Task to carry out:
Every entry below is to be retyped exactly as it stands.

[Items from a dataset]
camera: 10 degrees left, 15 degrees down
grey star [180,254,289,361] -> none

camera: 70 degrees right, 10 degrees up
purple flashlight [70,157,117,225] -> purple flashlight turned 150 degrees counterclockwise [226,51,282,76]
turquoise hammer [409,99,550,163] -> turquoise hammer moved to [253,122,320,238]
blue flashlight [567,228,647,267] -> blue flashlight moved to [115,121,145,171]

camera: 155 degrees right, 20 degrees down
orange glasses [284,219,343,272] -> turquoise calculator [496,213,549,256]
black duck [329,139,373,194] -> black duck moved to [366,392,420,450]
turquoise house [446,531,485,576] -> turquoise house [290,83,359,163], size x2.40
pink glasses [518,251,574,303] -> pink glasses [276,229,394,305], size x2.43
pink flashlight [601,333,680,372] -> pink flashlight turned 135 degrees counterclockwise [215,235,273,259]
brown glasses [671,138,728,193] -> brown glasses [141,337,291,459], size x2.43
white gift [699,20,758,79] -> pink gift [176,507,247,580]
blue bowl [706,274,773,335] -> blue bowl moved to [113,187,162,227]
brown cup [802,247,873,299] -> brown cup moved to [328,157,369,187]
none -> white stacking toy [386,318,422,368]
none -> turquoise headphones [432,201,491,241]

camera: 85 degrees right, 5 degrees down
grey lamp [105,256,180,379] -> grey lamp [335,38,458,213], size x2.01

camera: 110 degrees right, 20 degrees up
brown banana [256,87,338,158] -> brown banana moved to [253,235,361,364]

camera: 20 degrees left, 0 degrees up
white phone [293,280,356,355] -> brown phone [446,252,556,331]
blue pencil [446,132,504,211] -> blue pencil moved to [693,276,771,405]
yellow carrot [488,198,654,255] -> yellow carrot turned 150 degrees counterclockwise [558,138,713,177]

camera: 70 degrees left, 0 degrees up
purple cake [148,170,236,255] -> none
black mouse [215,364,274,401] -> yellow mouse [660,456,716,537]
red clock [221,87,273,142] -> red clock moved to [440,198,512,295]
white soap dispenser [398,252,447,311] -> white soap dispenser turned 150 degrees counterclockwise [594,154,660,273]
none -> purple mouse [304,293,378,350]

Output of the exercise:
camera: 10 degrees left, 15 degrees down
grey star [180,254,289,361] -> none

camera: 70 degrees right, 10 degrees up
purple flashlight [70,157,117,225] -> purple flashlight turned 150 degrees counterclockwise [226,51,282,76]
turquoise hammer [409,99,550,163] -> turquoise hammer moved to [253,122,320,238]
blue flashlight [567,228,647,267] -> blue flashlight moved to [115,121,145,171]

camera: 155 degrees right, 20 degrees down
orange glasses [284,219,343,272] -> turquoise calculator [496,213,549,256]
black duck [329,139,373,194] -> black duck moved to [366,392,420,450]
turquoise house [446,531,485,576] -> turquoise house [290,83,359,163], size x2.40
pink glasses [518,251,574,303] -> pink glasses [276,229,394,305], size x2.43
pink flashlight [601,333,680,372] -> pink flashlight turned 135 degrees counterclockwise [215,235,273,259]
brown glasses [671,138,728,193] -> brown glasses [141,337,291,459], size x2.43
white gift [699,20,758,79] -> pink gift [176,507,247,580]
blue bowl [706,274,773,335] -> blue bowl moved to [113,187,162,227]
brown cup [802,247,873,299] -> brown cup moved to [328,157,369,187]
none -> white stacking toy [386,318,422,368]
none -> turquoise headphones [432,201,491,241]

camera: 85 degrees right, 5 degrees down
grey lamp [105,256,180,379] -> grey lamp [335,38,458,213], size x2.01

camera: 110 degrees right, 20 degrees up
brown banana [256,87,338,158] -> brown banana moved to [253,235,361,364]

camera: 20 degrees left, 0 degrees up
white phone [293,280,356,355] -> brown phone [446,252,556,331]
blue pencil [446,132,504,211] -> blue pencil moved to [693,276,771,405]
yellow carrot [488,198,654,255] -> yellow carrot turned 150 degrees counterclockwise [558,138,713,177]

camera: 70 degrees left, 0 degrees up
purple cake [148,170,236,255] -> none
black mouse [215,364,274,401] -> yellow mouse [660,456,716,537]
red clock [221,87,273,142] -> red clock moved to [440,198,512,295]
white soap dispenser [398,252,447,311] -> white soap dispenser turned 150 degrees counterclockwise [594,154,660,273]
none -> purple mouse [304,293,378,350]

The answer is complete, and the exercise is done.